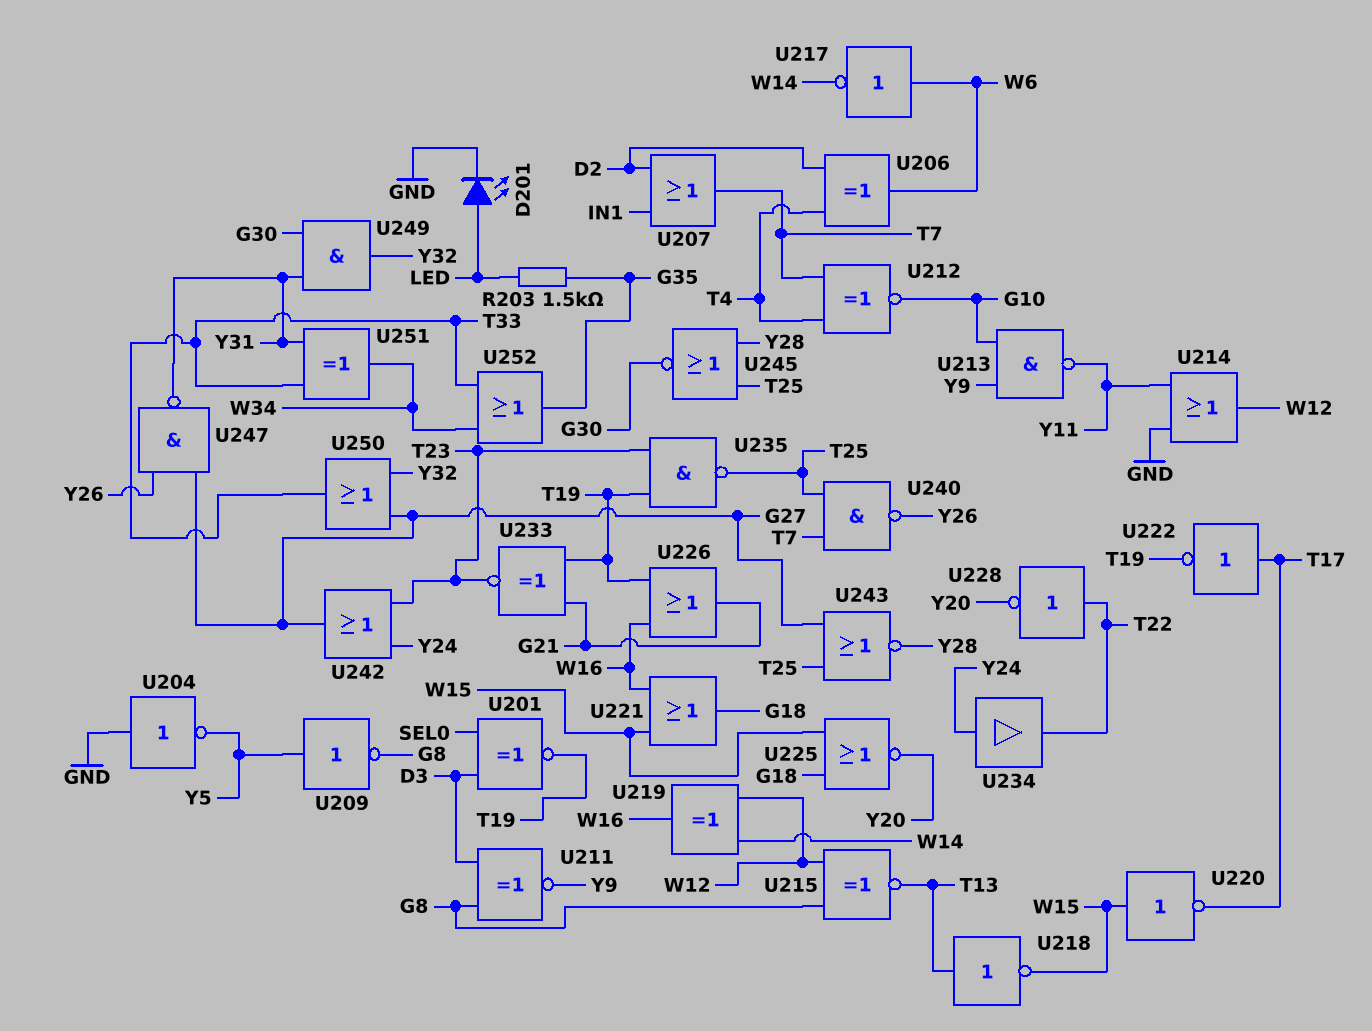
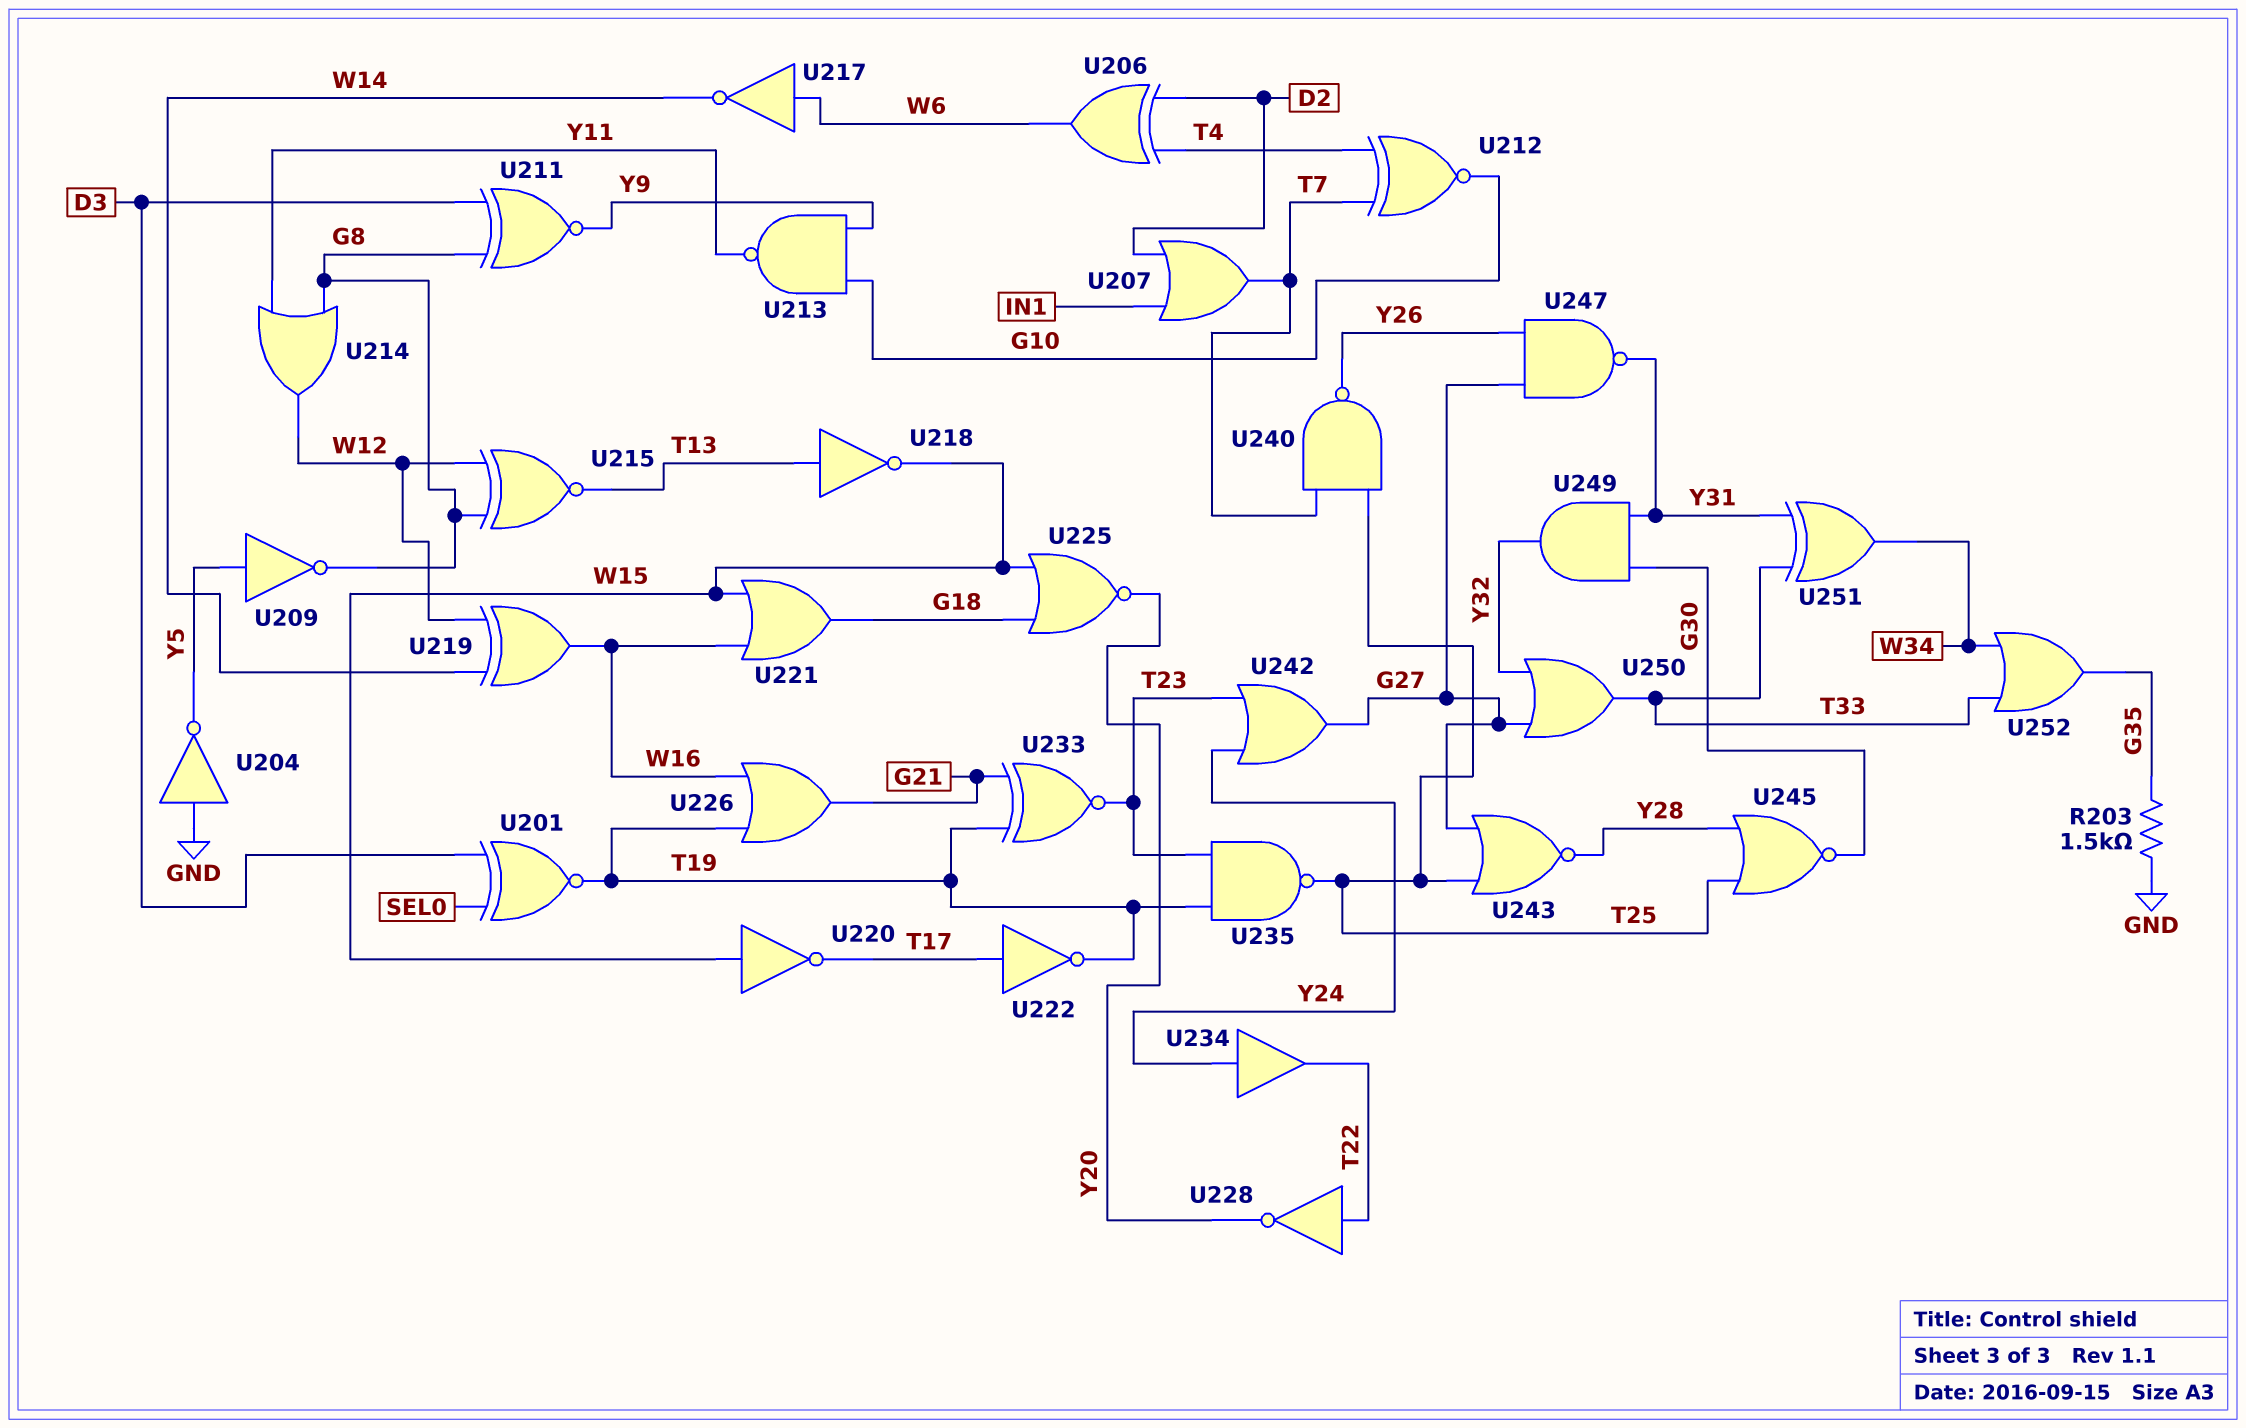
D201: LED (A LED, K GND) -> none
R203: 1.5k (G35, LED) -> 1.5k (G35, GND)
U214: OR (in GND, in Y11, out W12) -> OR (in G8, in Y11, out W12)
* * *
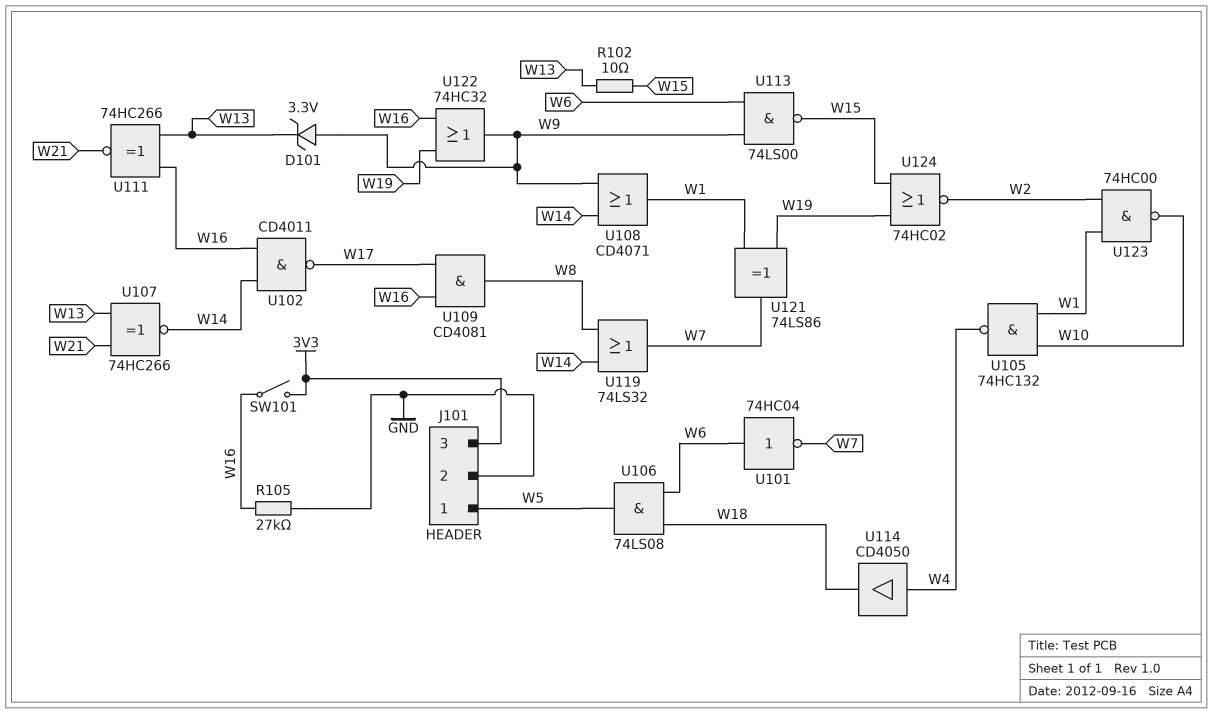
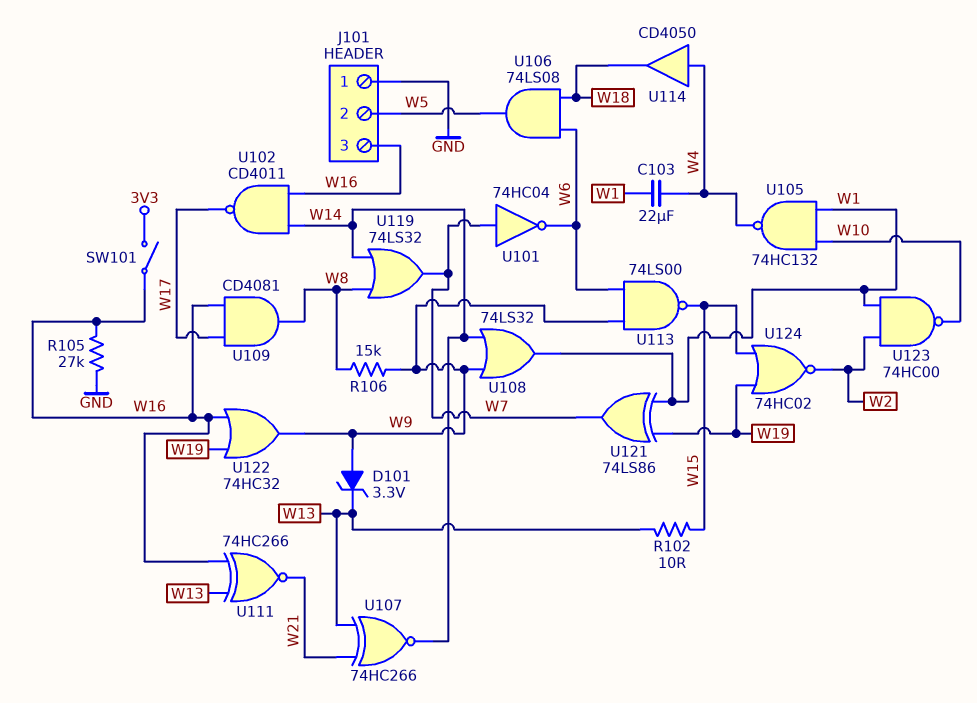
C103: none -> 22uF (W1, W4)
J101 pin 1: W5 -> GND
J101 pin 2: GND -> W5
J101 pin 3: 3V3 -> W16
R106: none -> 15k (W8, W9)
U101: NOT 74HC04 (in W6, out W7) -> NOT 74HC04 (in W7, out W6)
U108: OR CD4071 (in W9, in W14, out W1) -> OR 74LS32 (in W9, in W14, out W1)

HOW TO COMPLETE THIS TASK :: Retype exactly, and only, the lines above from the one where "J101 pin 1: W5 -> GND" occurs up to and including the one where "U108: OR CD4071" occurs.

EXERCISE RESULT ::
J101 pin 1: W5 -> GND
J101 pin 2: GND -> W5
J101 pin 3: 3V3 -> W16
R106: none -> 15k (W8, W9)
U101: NOT 74HC04 (in W6, out W7) -> NOT 74HC04 (in W7, out W6)
U108: OR CD4071 (in W9, in W14, out W1) -> OR 74LS32 (in W9, in W14, out W1)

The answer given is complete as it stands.